[Data for this exercise — start]

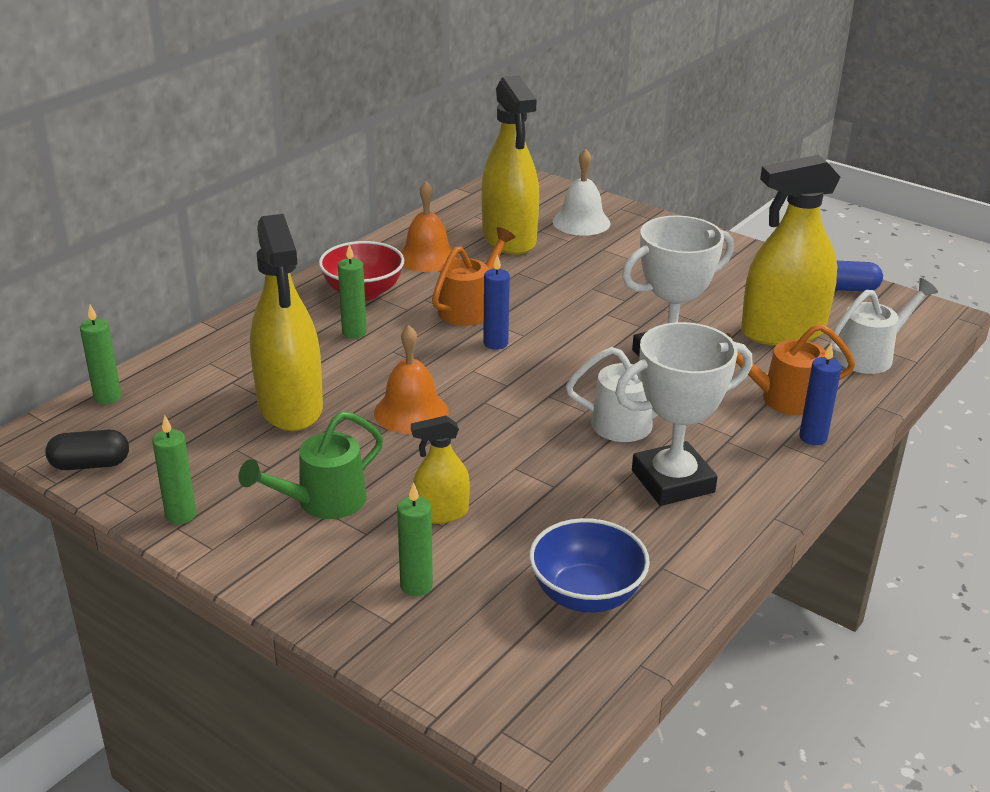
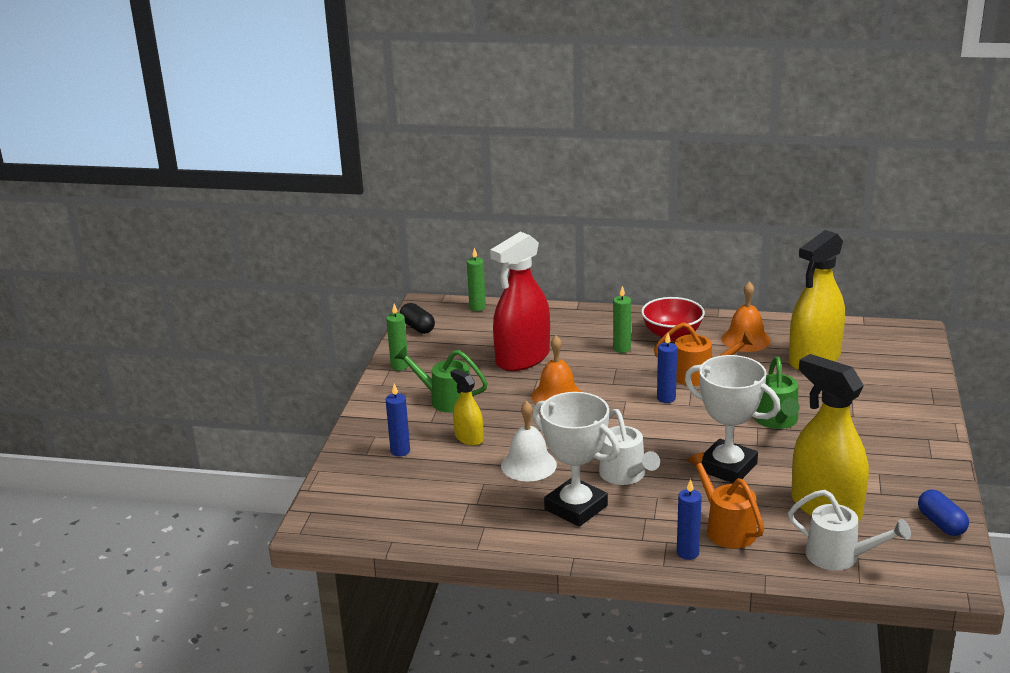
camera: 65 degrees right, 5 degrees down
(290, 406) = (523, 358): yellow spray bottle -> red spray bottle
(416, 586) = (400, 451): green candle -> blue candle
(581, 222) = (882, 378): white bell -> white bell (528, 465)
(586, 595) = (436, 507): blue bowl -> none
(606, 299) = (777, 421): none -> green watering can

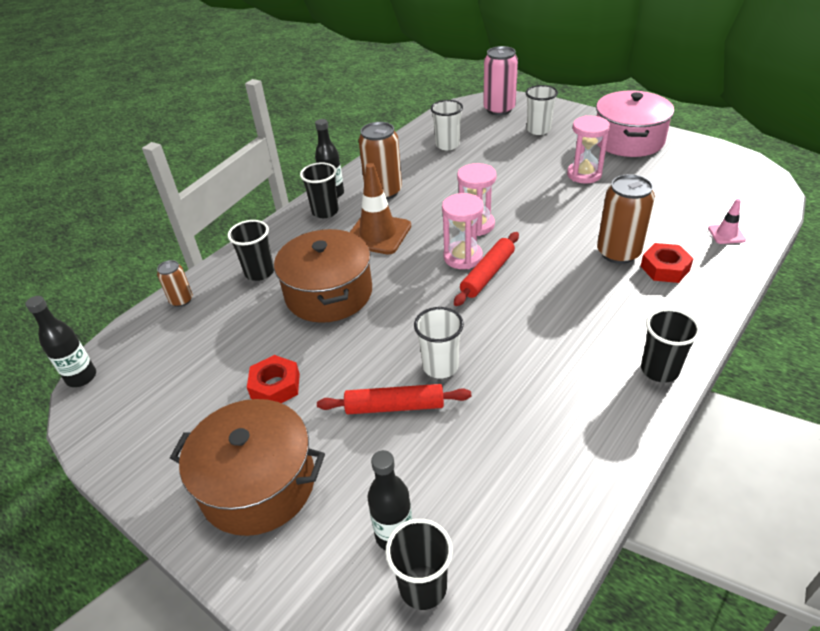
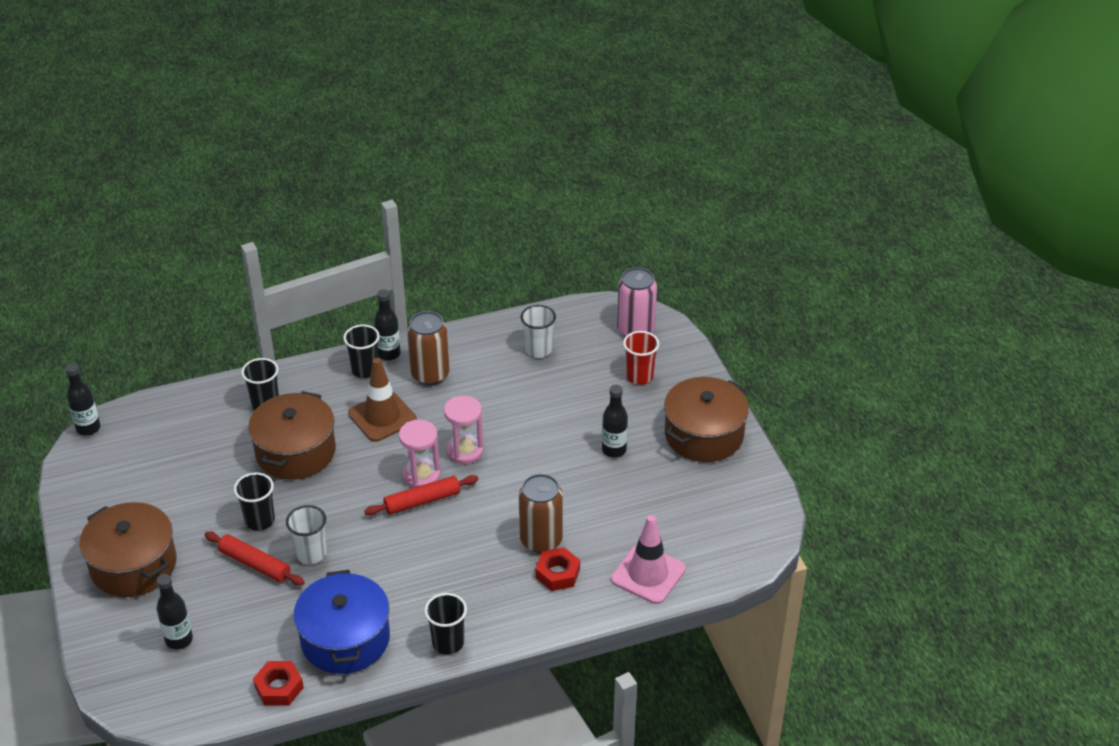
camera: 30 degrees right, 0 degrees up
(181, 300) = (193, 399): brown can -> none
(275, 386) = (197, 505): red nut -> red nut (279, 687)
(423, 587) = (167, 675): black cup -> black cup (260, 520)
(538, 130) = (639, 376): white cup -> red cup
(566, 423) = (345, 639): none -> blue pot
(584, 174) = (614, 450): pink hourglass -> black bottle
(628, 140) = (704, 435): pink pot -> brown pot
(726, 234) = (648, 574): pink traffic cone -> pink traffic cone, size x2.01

[Data for this exercise — finish]

In the copy, include no pictures; everything else in the material should be written out exactly.

camera: 65 degrees right, 5 degrees down
(290, 406) = (523, 358): yellow spray bottle -> red spray bottle
(416, 586) = (400, 451): green candle -> blue candle
(581, 222) = (882, 378): white bell -> white bell (528, 465)
(586, 595) = (436, 507): blue bowl -> none
(606, 299) = (777, 421): none -> green watering can

camera: 30 degrees right, 0 degrees up
(181, 300) = (193, 399): brown can -> none
(275, 386) = (197, 505): red nut -> red nut (279, 687)
(423, 587) = (167, 675): black cup -> black cup (260, 520)
(538, 130) = (639, 376): white cup -> red cup
(566, 423) = (345, 639): none -> blue pot
(584, 174) = (614, 450): pink hourglass -> black bottle
(628, 140) = (704, 435): pink pot -> brown pot
(726, 234) = (648, 574): pink traffic cone -> pink traffic cone, size x2.01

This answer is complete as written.